**Problem description:** Compute how many lines below contain the word "black" and respond with that number only.

***** Recorded data *****

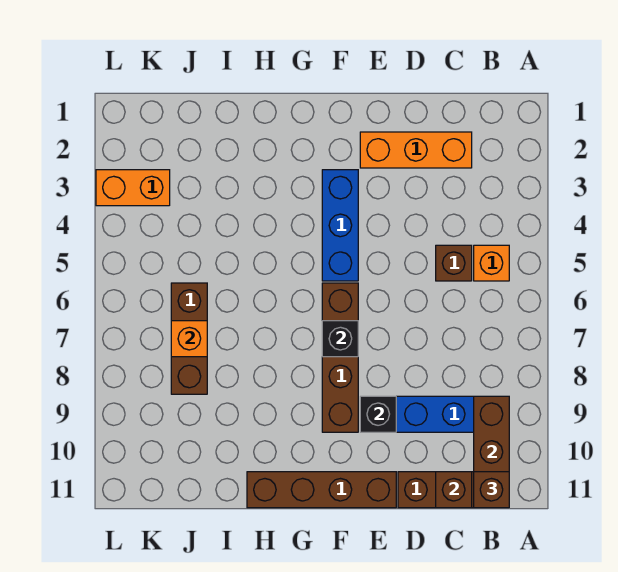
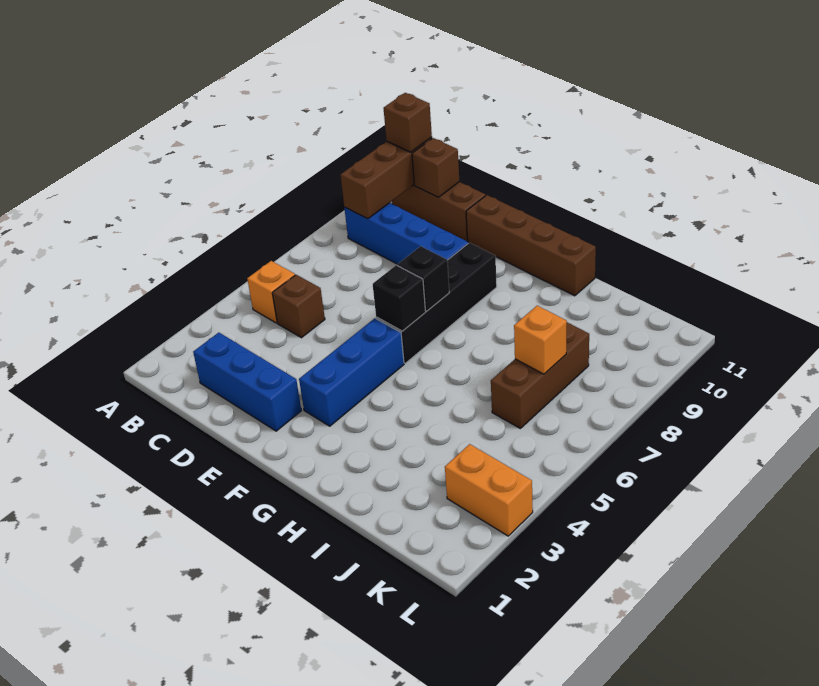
orange 1x3 brick [360,132,472,168] -> blue 1x3 brick [193,333,301,431]
black 1x1 brick [360,396,396,432] -> black 1x1 brick moved to [373,265,426,331]
brown 1x4 brick [322,283,358,432] -> black 1x4 brick [376,243,497,363]

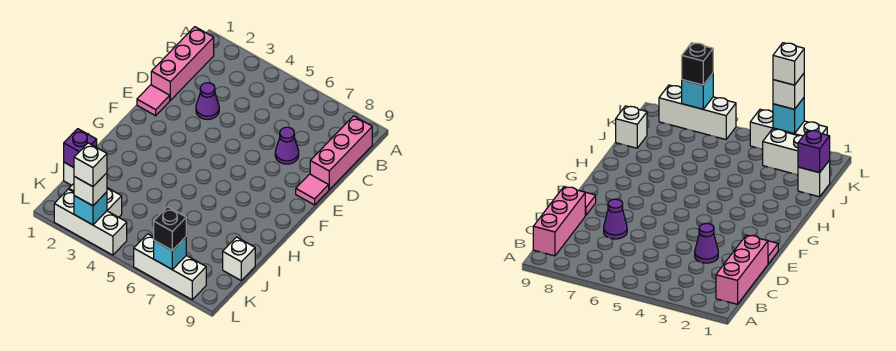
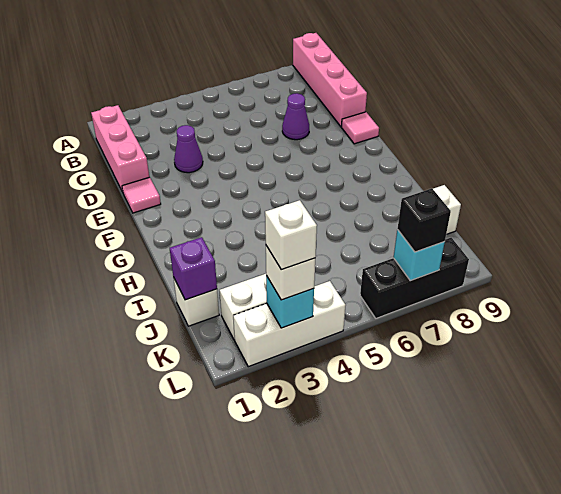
pink 1x3 brick [310,116,372,190] -> pink 1x4 brick [293,33,367,127]
white 1x3 brick [134,234,206,300] -> black 1x3 brick [360,238,469,318]

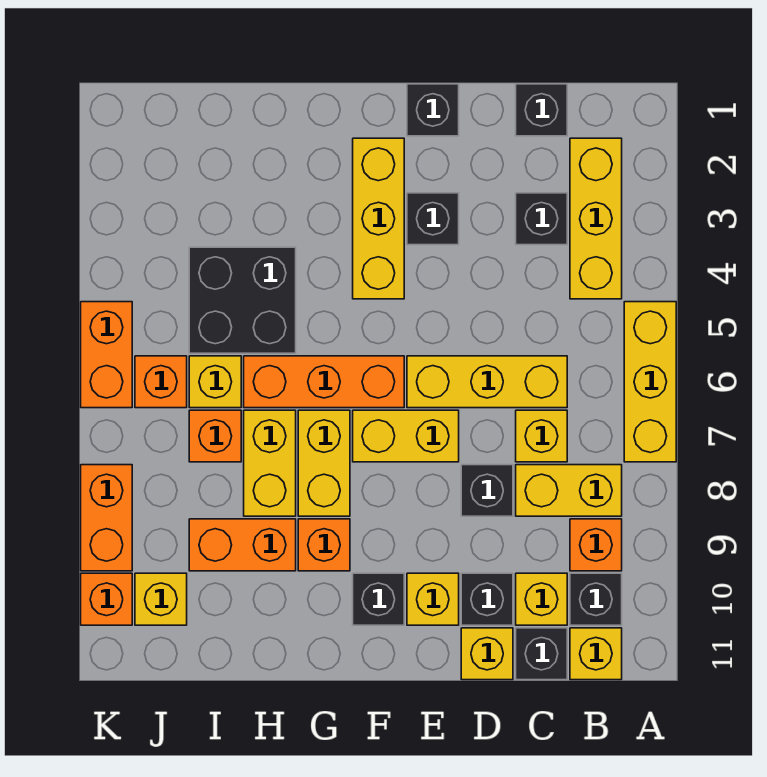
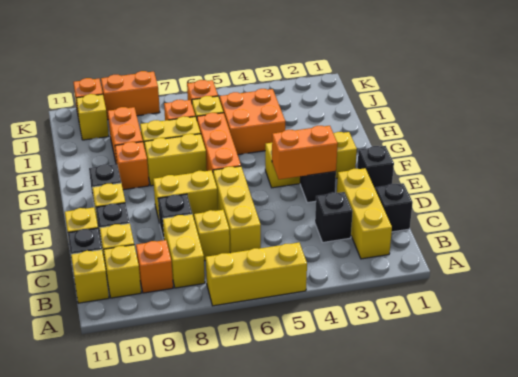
yellow 1x3 brick [570,138,622,299] -> yellow 1x3 brick turned to [337,168,392,259]
black 1x1 brick [570,573,622,625] -> yellow 1x1 brick [104,245,141,298]
yellow 1x2 brick [353,410,459,462] -> yellow 1x2 brick turned to [153,170,218,223]
black 2x2 brick [189,247,296,353] -> orange 2x2 brick [220,89,285,155]
orange 1x2 brick [81,302,132,408] -> orange 1x2 brick moved to [272,126,338,179]

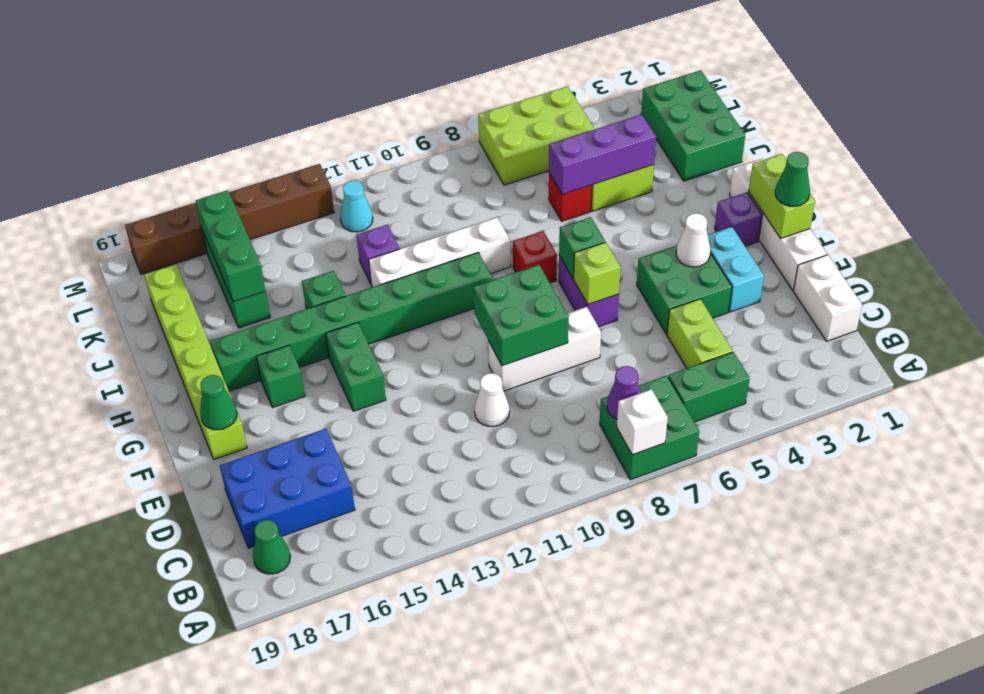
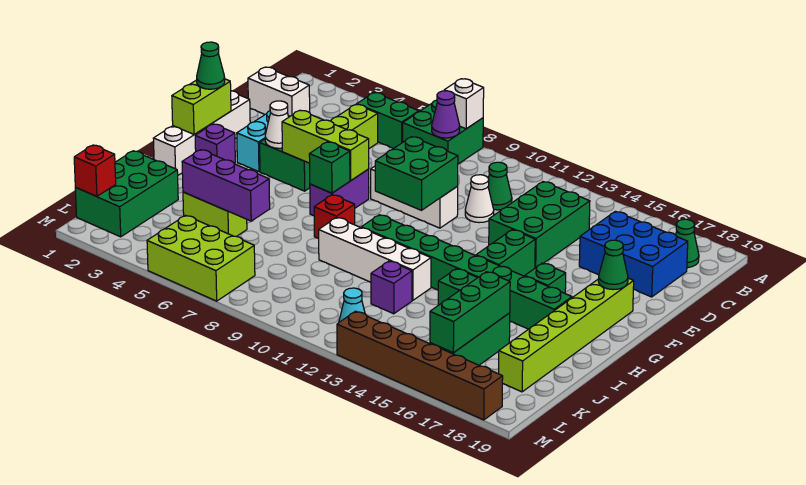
white 1x2 brick [793,255,862,341] -> white 1x2 brick turned to [248,67,310,116]
none -> green 1x1 cone [488,162,512,210]
none -> green 2x3 brick [489,182,590,268]
lime 1x1 brick [574,242,621,304] -> lime 1x3 brick [282,110,369,180]
red 1x1 brick [549,173,592,221] -> red 1x1 brick moved to [74,145,116,196]

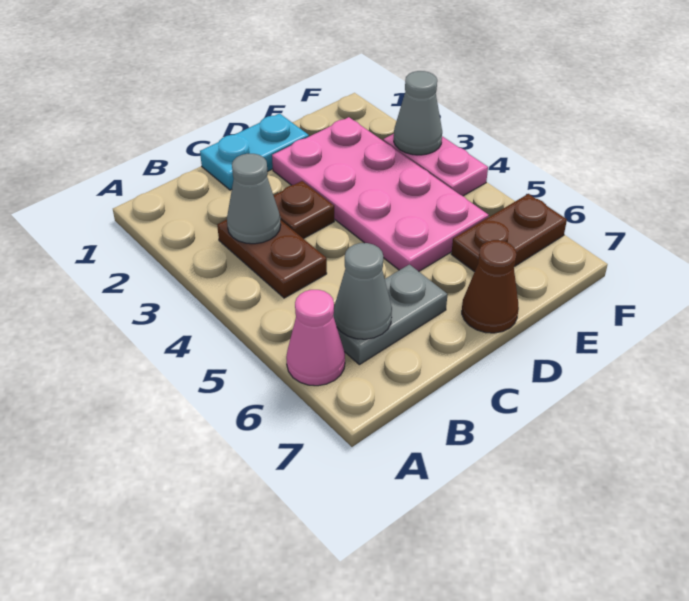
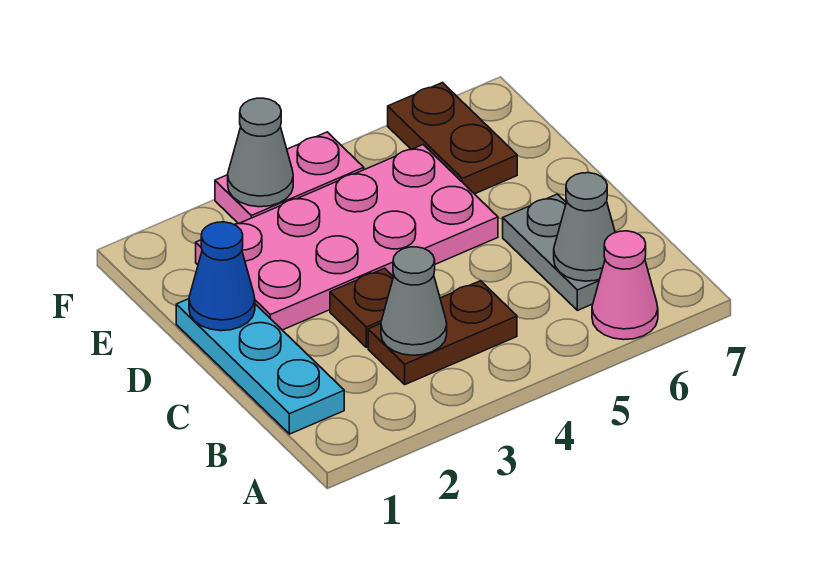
cyan 1x2 plate [200,114,309,190] -> cyan 1x3 plate [176,299,344,434]
none -> blue 1x1 cone [189,222,255,331]
brown 1x1 cone [462,240,519,333] -> none

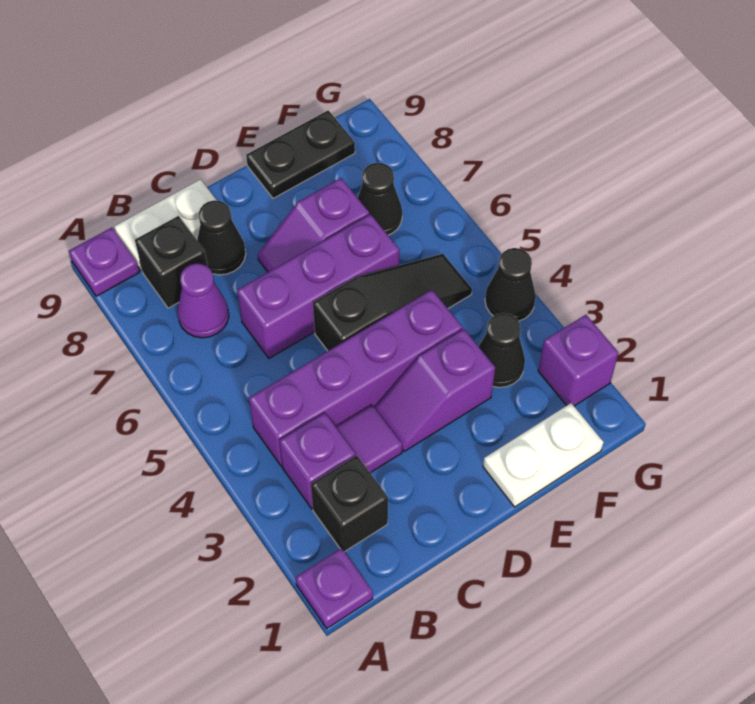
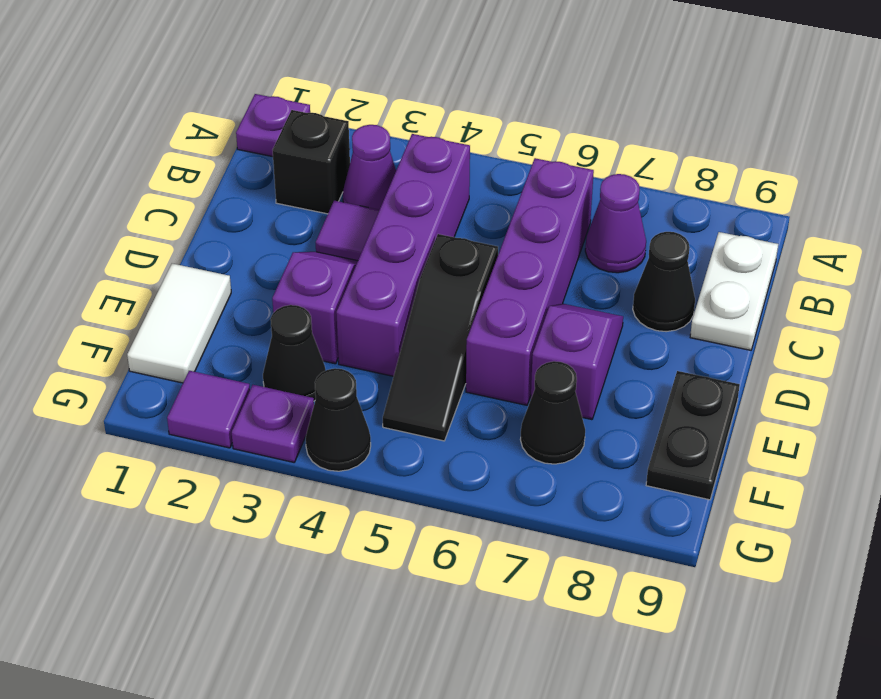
purple 1x1 plate [69,228,139,296] -> purple 1x1 plate moved to [232,385,314,462]
purple 1x1 brick [279,413,355,509] -> purple 1x1 cone [343,125,396,210]
black 1x1 brick [135,216,208,308] -> none
purple 1x3 brick [237,214,400,358] -> purple 1x4 brick [466,158,594,405]
white 1x2 plate [483,403,604,507] -> white 1x2 tile [127,264,231,383]
purple 1x1 brick [538,315,618,406] -> purple 1x1 tile [167,371,250,448]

*****

**Response to this exercise:** 6